▶ Your assignment
Retyped exactly and without pictures, the lines from the one with "black book: 0 -> 1" through the end of the listing must form the entire answer.

────────────────────────────────────────

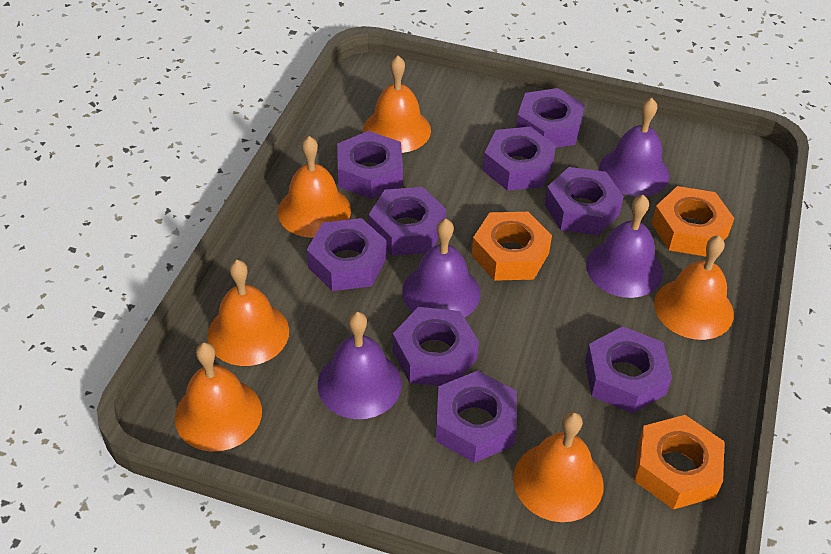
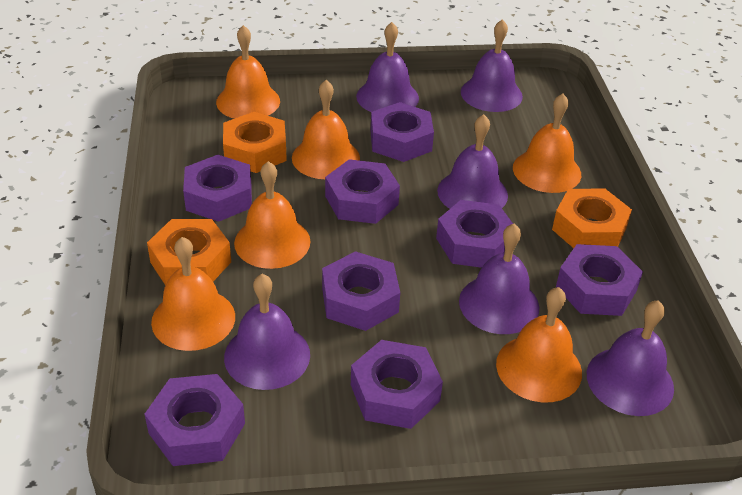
purple bell: 4 -> 6
purple nut: 9 -> 8

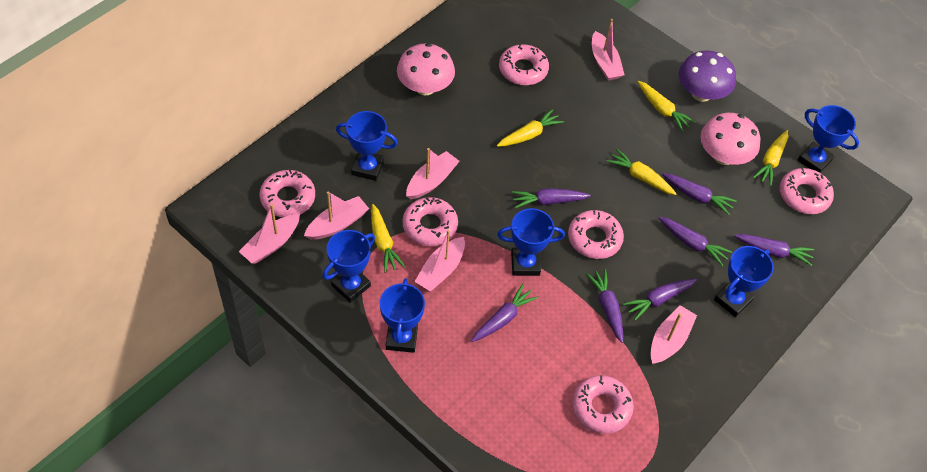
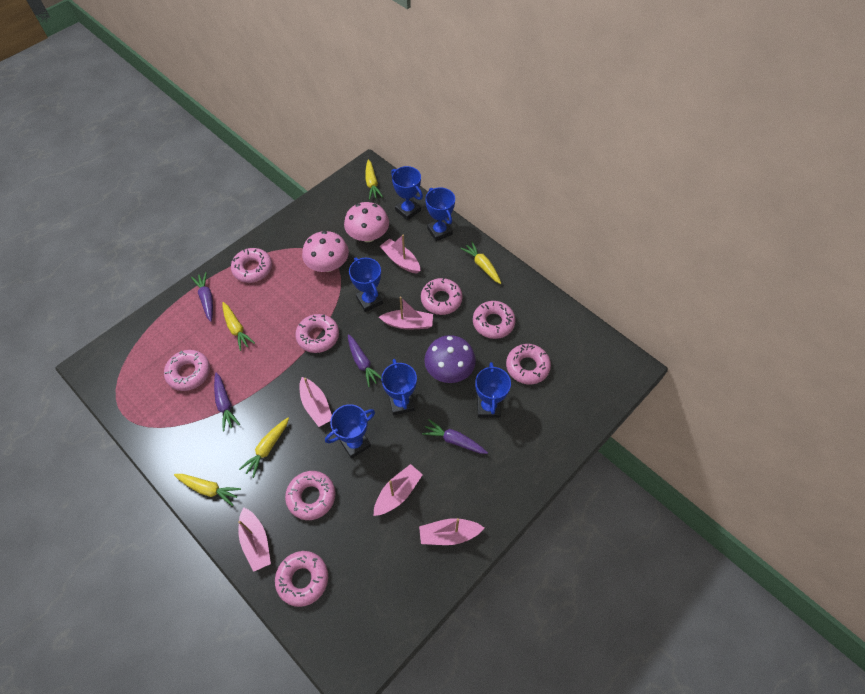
pink donut: 6 -> 8
purple carrot: 7 -> 4

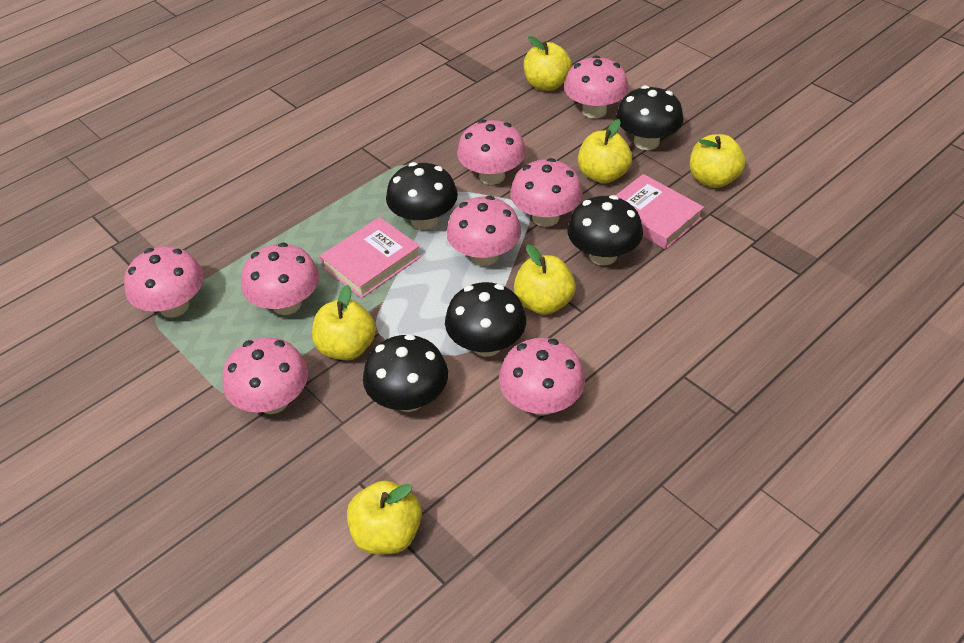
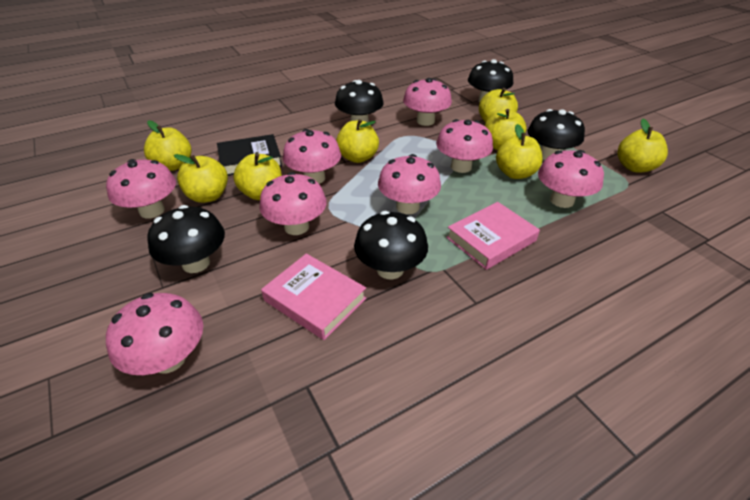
black book: 0 -> 1
yellow apple: 6 -> 8

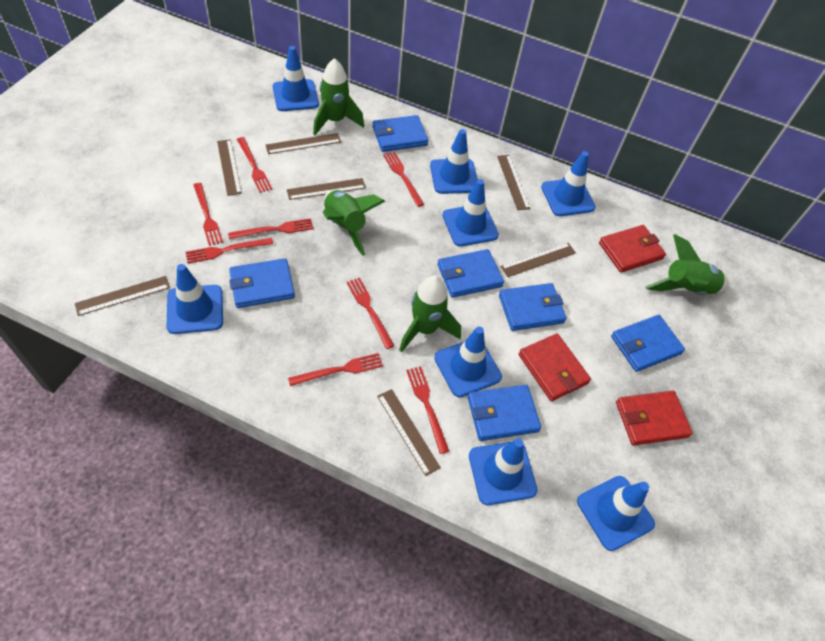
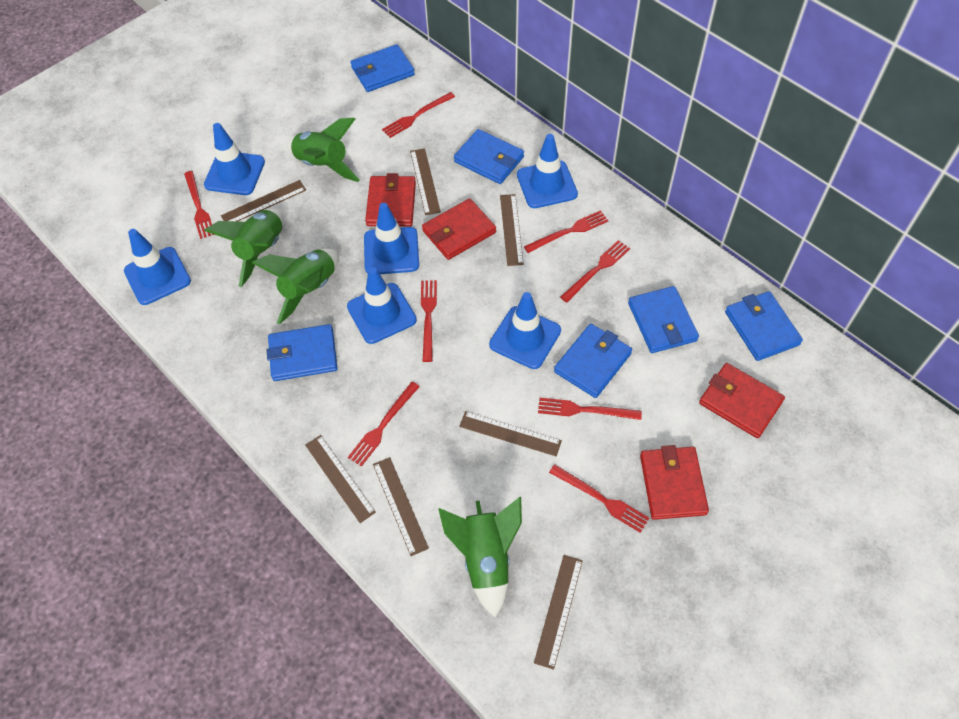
blue traffic cone: 8 -> 6
red wallet: 3 -> 4

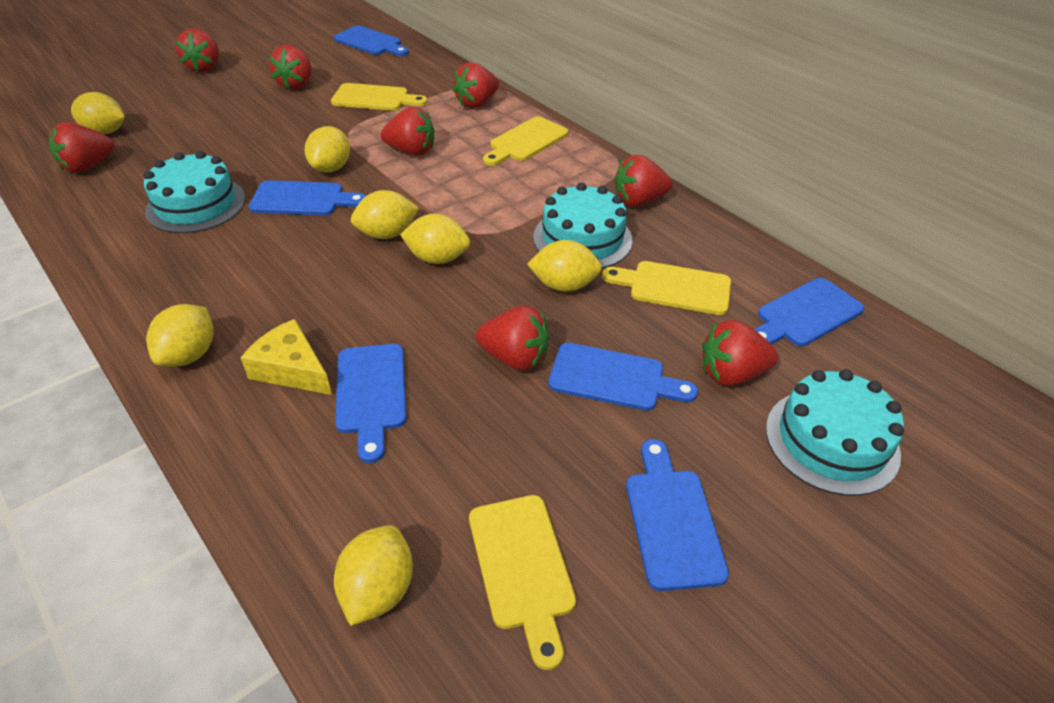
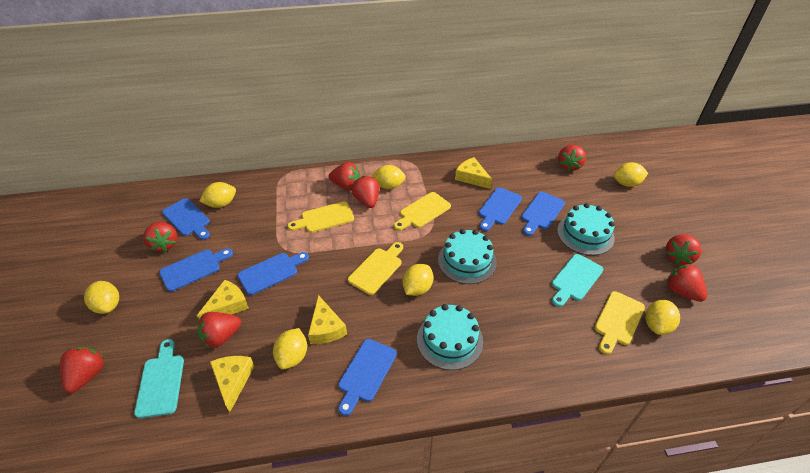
turquoise cutting board: 0 -> 2
yellow cheese: 1 -> 4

────────────────────────────────────────

▶ Reply
black book: 0 -> 1
yellow apple: 6 -> 8

blue traffic cone: 8 -> 6
red wallet: 3 -> 4

turquoise cutting board: 0 -> 2
yellow cheese: 1 -> 4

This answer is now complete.